> Data records:
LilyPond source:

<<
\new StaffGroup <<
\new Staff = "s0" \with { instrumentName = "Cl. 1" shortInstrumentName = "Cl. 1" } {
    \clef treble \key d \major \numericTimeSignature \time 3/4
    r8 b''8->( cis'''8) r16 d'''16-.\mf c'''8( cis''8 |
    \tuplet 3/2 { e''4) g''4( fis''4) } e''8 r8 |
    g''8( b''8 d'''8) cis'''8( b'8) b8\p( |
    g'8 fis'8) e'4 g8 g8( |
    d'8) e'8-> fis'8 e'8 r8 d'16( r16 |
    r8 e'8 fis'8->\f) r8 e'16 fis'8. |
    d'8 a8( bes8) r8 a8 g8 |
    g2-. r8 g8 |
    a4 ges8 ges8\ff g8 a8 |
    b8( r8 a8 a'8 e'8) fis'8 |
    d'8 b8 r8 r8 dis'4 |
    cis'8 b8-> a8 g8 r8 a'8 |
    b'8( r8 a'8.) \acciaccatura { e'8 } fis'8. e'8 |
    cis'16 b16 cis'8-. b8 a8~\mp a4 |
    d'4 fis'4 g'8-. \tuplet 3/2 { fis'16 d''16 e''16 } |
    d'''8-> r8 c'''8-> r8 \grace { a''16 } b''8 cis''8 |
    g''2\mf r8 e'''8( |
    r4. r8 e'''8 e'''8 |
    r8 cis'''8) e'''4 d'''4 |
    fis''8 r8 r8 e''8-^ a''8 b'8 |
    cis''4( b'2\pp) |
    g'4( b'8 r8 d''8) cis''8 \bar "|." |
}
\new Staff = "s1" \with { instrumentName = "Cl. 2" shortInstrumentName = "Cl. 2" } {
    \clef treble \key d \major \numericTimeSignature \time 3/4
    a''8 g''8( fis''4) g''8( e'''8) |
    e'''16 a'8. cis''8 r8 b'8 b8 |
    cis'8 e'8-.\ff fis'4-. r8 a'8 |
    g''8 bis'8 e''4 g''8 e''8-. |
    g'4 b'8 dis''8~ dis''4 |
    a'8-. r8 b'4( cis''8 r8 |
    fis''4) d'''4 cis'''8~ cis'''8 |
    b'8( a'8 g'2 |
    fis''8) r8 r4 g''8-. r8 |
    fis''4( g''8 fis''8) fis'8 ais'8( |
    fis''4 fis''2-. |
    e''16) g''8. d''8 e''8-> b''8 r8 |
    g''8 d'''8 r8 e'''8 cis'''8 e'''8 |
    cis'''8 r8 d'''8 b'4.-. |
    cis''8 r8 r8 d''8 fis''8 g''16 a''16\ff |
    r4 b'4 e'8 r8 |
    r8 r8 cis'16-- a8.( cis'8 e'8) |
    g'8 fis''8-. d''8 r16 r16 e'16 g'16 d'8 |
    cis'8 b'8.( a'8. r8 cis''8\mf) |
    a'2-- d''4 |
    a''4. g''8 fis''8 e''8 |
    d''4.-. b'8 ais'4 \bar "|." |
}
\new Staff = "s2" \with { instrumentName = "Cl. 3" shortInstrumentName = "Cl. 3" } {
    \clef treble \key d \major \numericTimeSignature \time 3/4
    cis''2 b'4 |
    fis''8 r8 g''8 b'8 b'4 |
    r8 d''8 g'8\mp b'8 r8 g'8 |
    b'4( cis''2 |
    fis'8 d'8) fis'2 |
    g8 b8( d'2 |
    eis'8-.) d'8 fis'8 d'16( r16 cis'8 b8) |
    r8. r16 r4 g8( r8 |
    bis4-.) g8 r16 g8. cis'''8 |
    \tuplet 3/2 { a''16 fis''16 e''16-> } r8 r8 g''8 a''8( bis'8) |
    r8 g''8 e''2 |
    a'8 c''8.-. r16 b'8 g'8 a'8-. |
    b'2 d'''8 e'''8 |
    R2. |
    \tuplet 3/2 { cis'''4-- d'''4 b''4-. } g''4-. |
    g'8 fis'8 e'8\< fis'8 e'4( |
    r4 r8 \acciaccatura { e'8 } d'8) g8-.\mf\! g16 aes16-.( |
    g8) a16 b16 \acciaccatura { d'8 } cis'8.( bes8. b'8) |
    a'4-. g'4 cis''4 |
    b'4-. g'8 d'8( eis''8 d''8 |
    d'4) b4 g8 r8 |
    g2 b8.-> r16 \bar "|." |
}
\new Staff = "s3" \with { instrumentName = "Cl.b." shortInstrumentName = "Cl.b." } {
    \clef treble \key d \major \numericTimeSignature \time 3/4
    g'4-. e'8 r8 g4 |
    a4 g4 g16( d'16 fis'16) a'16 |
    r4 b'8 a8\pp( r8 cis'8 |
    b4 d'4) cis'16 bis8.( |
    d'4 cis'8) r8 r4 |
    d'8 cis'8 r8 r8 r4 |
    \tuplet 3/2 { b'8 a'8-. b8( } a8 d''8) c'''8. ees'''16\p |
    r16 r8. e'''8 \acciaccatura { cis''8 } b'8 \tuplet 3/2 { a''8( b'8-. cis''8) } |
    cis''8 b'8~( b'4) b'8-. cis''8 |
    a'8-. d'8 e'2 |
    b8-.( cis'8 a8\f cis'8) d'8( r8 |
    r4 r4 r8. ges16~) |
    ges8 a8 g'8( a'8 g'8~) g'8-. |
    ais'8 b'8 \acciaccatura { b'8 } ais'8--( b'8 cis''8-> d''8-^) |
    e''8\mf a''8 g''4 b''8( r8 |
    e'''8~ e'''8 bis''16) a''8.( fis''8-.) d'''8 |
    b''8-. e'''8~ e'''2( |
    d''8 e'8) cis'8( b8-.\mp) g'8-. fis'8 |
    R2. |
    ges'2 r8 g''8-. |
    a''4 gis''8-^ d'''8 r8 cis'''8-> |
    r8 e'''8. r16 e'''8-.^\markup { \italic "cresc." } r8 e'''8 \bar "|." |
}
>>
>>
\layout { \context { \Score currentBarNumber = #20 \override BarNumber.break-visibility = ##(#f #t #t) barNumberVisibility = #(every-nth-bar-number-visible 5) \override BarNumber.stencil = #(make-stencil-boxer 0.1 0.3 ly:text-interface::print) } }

> Objective:
Pick out every line in the rows above that contains the string "shortInstrumentName", matching case exactly, and copy those lines.

> The reply:
\new Staff = "s0" \with { instrumentName = "Cl. 1" shortInstrumentName = "Cl. 1" } {
\new Staff = "s1" \with { instrumentName = "Cl. 2" shortInstrumentName = "Cl. 2" } {
\new Staff = "s2" \with { instrumentName = "Cl. 3" shortInstrumentName = "Cl. 3" } {
\new Staff = "s3" \with { instrumentName = "Cl.b." shortInstrumentName = "Cl.b." } {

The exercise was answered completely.